- [Source data]
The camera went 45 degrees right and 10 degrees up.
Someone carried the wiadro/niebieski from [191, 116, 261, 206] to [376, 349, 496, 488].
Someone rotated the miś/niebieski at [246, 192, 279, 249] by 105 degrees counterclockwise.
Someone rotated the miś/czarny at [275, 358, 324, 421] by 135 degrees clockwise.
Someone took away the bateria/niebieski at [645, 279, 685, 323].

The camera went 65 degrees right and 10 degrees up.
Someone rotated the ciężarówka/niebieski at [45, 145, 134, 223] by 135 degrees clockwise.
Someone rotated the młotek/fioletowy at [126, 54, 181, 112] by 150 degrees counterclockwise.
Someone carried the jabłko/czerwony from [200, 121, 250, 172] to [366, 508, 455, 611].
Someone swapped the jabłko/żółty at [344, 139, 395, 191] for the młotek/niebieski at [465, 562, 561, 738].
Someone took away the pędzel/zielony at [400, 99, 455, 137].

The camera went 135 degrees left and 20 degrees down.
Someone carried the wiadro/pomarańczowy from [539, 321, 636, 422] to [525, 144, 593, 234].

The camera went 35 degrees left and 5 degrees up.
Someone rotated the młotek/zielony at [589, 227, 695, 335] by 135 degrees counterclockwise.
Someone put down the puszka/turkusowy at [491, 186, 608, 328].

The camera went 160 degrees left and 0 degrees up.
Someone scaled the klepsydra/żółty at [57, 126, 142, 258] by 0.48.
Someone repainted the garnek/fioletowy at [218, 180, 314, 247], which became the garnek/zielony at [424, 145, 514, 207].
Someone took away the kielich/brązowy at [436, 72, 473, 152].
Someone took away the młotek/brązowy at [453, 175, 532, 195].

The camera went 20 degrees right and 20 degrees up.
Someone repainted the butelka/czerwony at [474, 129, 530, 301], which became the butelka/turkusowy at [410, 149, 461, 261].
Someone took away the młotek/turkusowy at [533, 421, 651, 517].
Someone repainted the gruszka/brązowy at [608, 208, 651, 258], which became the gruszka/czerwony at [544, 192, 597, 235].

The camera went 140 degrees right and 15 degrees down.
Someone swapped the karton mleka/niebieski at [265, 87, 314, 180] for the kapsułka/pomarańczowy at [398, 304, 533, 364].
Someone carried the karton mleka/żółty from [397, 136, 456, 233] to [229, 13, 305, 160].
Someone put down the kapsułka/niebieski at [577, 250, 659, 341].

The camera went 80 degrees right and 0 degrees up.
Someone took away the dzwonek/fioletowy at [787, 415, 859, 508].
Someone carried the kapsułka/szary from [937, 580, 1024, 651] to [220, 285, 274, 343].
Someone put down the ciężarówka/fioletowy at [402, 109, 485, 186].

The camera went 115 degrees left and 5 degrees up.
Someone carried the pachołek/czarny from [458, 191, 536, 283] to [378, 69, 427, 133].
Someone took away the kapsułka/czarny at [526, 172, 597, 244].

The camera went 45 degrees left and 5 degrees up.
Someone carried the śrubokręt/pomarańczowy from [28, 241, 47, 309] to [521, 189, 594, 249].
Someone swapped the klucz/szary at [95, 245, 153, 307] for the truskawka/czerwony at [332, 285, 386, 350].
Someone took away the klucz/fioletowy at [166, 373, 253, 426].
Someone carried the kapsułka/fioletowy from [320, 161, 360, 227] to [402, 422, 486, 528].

- [Description of the task]
Exactly as shown, output all of the material above.

- [Exercise response]
The camera went 45 degrees right and 10 degrees up.
Someone carried the wiadro/niebieski from [191, 116, 261, 206] to [376, 349, 496, 488].
Someone rotated the miś/niebieski at [246, 192, 279, 249] by 105 degrees counterclockwise.
Someone rotated the miś/czarny at [275, 358, 324, 421] by 135 degrees clockwise.
Someone took away the bateria/niebieski at [645, 279, 685, 323].

The camera went 65 degrees right and 10 degrees up.
Someone rotated the ciężarówka/niebieski at [45, 145, 134, 223] by 135 degrees clockwise.
Someone rotated the młotek/fioletowy at [126, 54, 181, 112] by 150 degrees counterclockwise.
Someone carried the jabłko/czerwony from [200, 121, 250, 172] to [366, 508, 455, 611].
Someone swapped the jabłko/żółty at [344, 139, 395, 191] for the młotek/niebieski at [465, 562, 561, 738].
Someone took away the pędzel/zielony at [400, 99, 455, 137].

The camera went 135 degrees left and 20 degrees down.
Someone carried the wiadro/pomarańczowy from [539, 321, 636, 422] to [525, 144, 593, 234].

The camera went 35 degrees left and 5 degrees up.
Someone rotated the młotek/zielony at [589, 227, 695, 335] by 135 degrees counterclockwise.
Someone put down the puszka/turkusowy at [491, 186, 608, 328].

The camera went 160 degrees left and 0 degrees up.
Someone scaled the klepsydra/żółty at [57, 126, 142, 258] by 0.48.
Someone repainted the garnek/fioletowy at [218, 180, 314, 247], which became the garnek/zielony at [424, 145, 514, 207].
Someone took away the kielich/brązowy at [436, 72, 473, 152].
Someone took away the młotek/brązowy at [453, 175, 532, 195].

The camera went 20 degrees right and 20 degrees up.
Someone repainted the butelka/czerwony at [474, 129, 530, 301], which became the butelka/turkusowy at [410, 149, 461, 261].
Someone took away the młotek/turkusowy at [533, 421, 651, 517].
Someone repainted the gruszka/brązowy at [608, 208, 651, 258], which became the gruszka/czerwony at [544, 192, 597, 235].

The camera went 140 degrees right and 15 degrees down.
Someone swapped the karton mleka/niebieski at [265, 87, 314, 180] for the kapsułka/pomarańczowy at [398, 304, 533, 364].
Someone carried the karton mleka/żółty from [397, 136, 456, 233] to [229, 13, 305, 160].
Someone put down the kapsułka/niebieski at [577, 250, 659, 341].

The camera went 80 degrees right and 0 degrees up.
Someone took away the dzwonek/fioletowy at [787, 415, 859, 508].
Someone carried the kapsułka/szary from [937, 580, 1024, 651] to [220, 285, 274, 343].
Someone put down the ciężarówka/fioletowy at [402, 109, 485, 186].

The camera went 115 degrees left and 5 degrees up.
Someone carried the pachołek/czarny from [458, 191, 536, 283] to [378, 69, 427, 133].
Someone took away the kapsułka/czarny at [526, 172, 597, 244].

The camera went 45 degrees left and 5 degrees up.
Someone carried the śrubokręt/pomarańczowy from [28, 241, 47, 309] to [521, 189, 594, 249].
Someone swapped the klucz/szary at [95, 245, 153, 307] for the truskawka/czerwony at [332, 285, 386, 350].
Someone took away the klucz/fioletowy at [166, 373, 253, 426].
Someone carried the kapsułka/fioletowy from [320, 161, 360, 227] to [402, 422, 486, 528].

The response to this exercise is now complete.